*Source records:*
┄┄┄┄┄┄┄┄┄┄┄┄┄┄┄┄┄┄┄┄
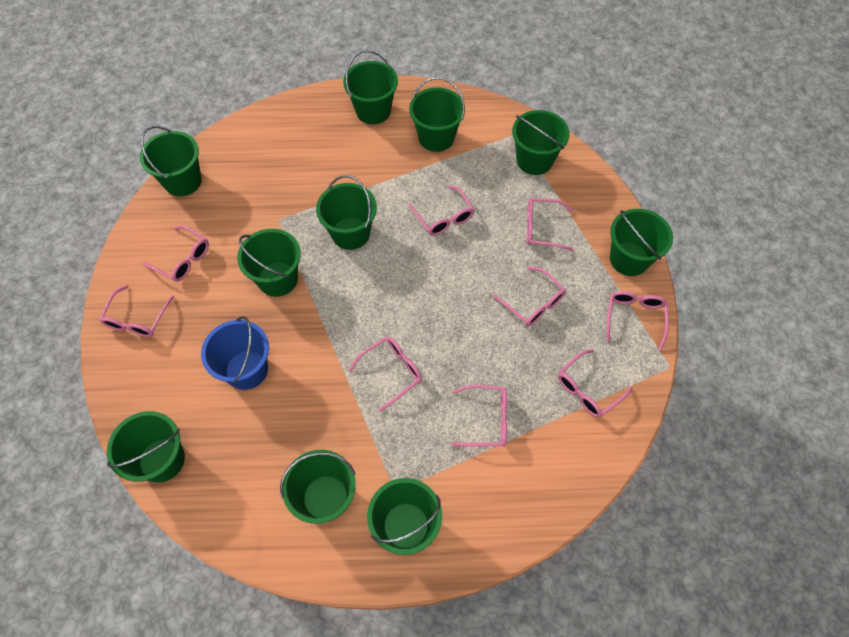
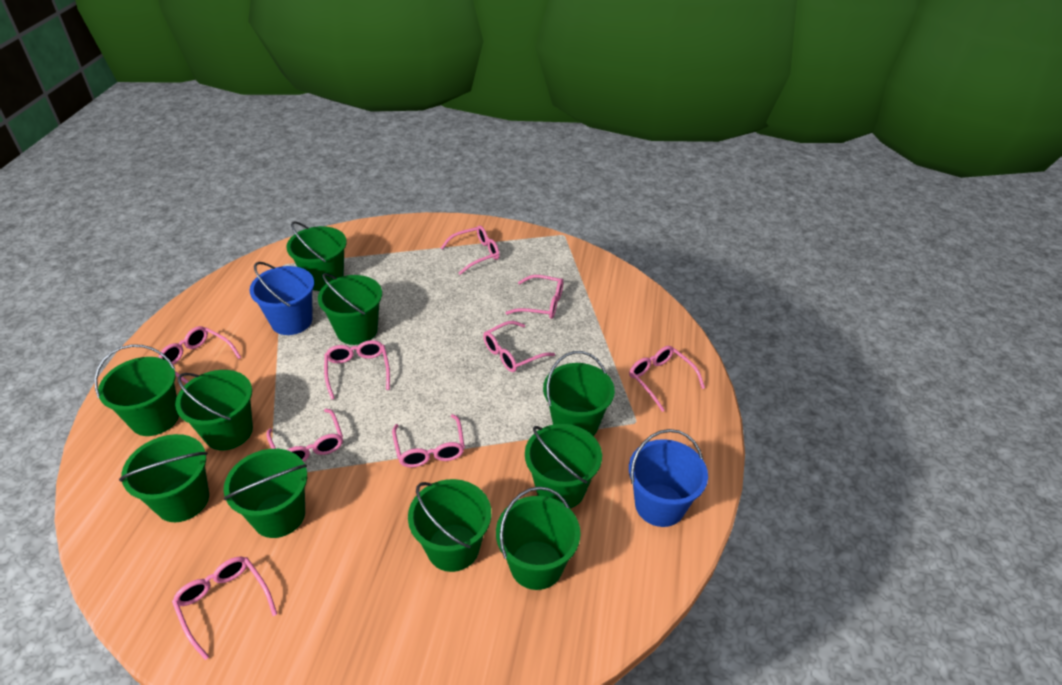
blue bucket: 1 -> 2

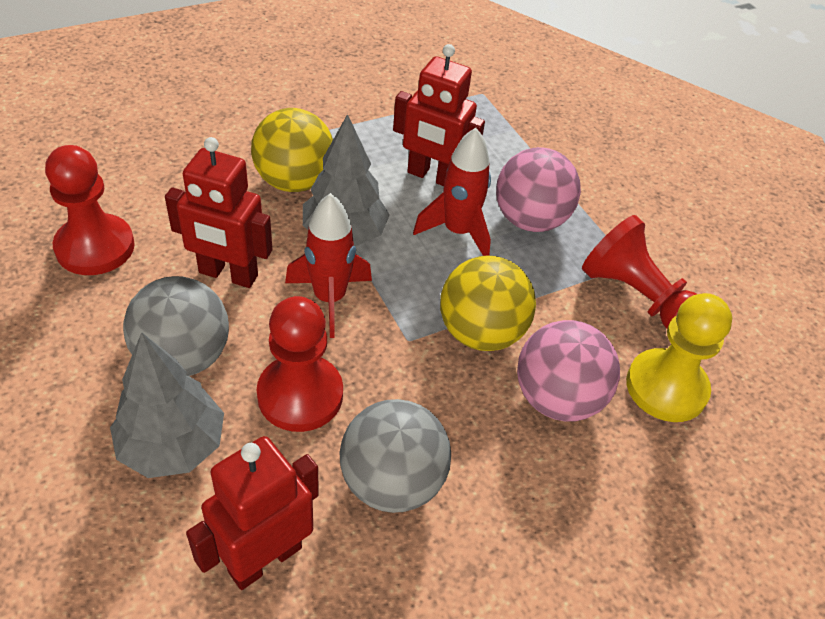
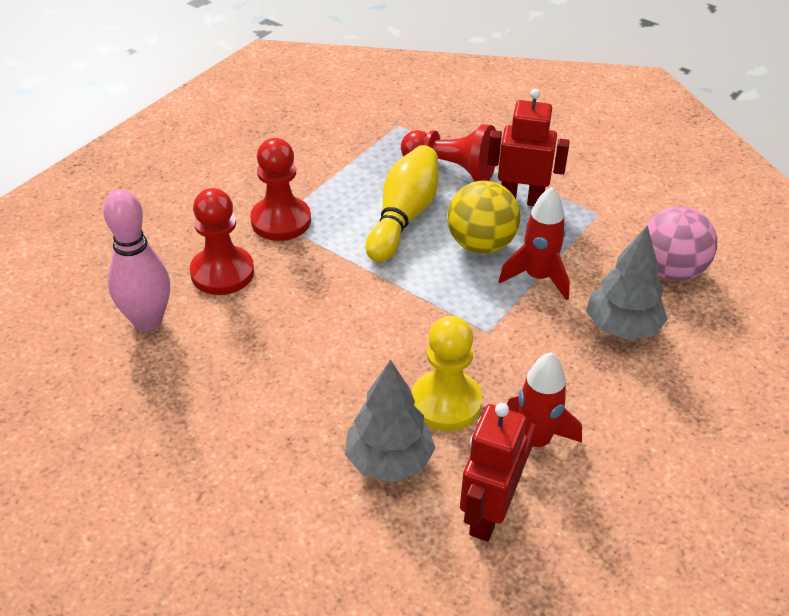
grey ball: 2 -> 0
pink ball: 2 -> 1
pink bowling pin: 0 -> 1
red robot: 3 -> 2
yellow ball: 2 -> 1
yellow bowling pin: 0 -> 1

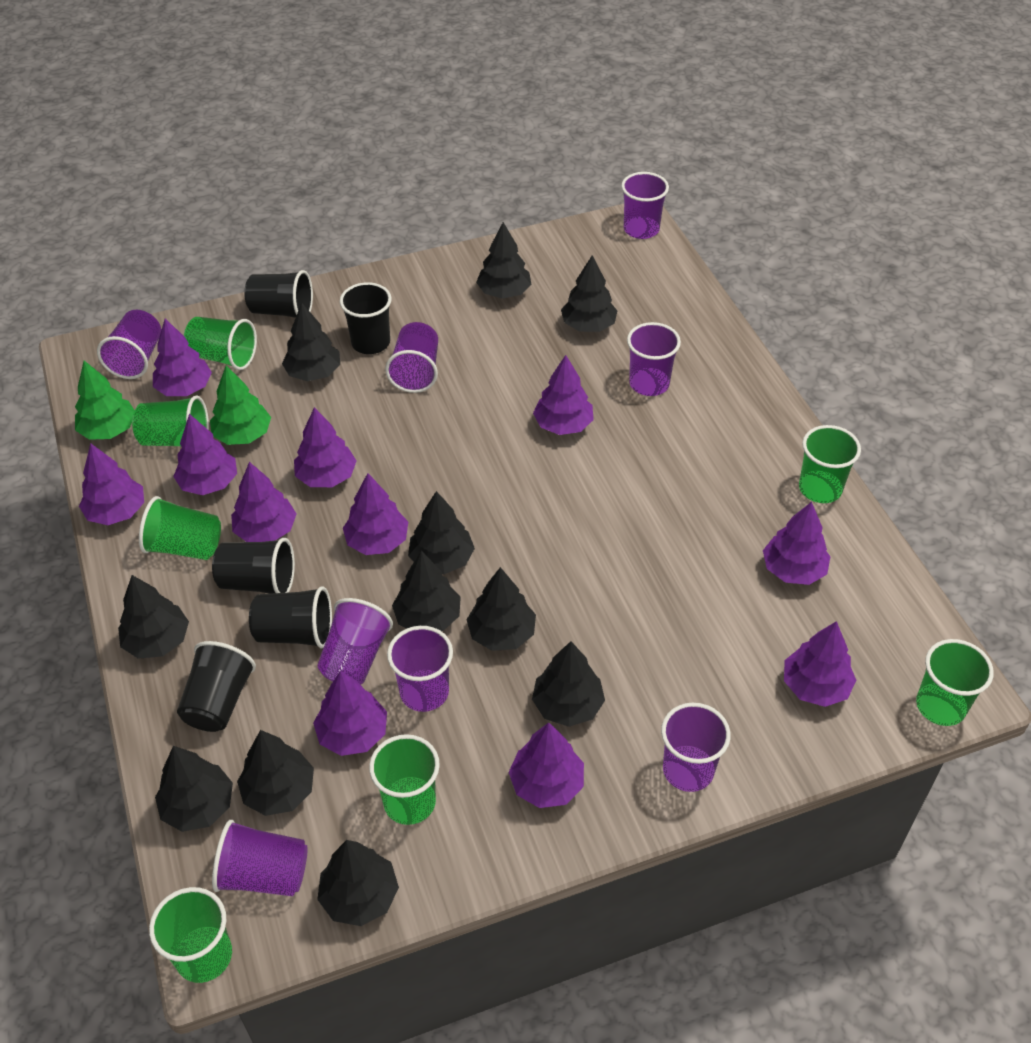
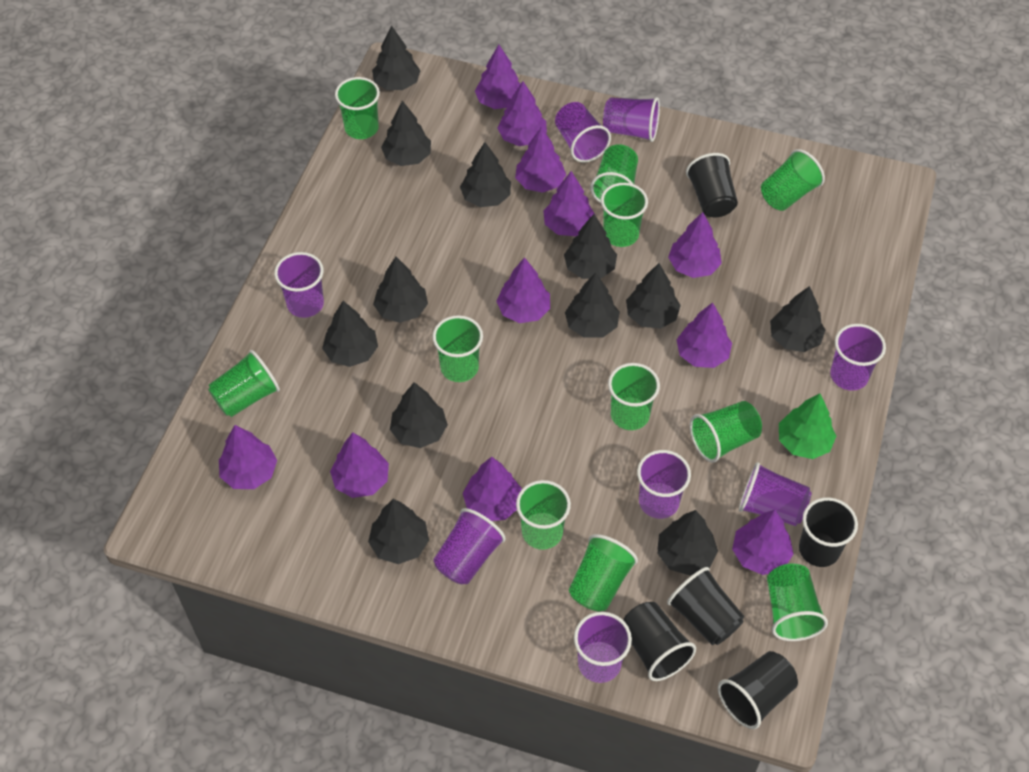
black tree: 11 -> 12
green cup: 7 -> 11
green tree: 2 -> 1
┄┄┄┄┄┄┄┄┄┄┄┄┄┄┄┄┄┄┄┄
*Work order:*
Please copy the records above word for word, omitting every picture.

*Answer section:*
blue bucket: 1 -> 2

grey ball: 2 -> 0
pink ball: 2 -> 1
pink bowling pin: 0 -> 1
red robot: 3 -> 2
yellow ball: 2 -> 1
yellow bowling pin: 0 -> 1

black tree: 11 -> 12
green cup: 7 -> 11
green tree: 2 -> 1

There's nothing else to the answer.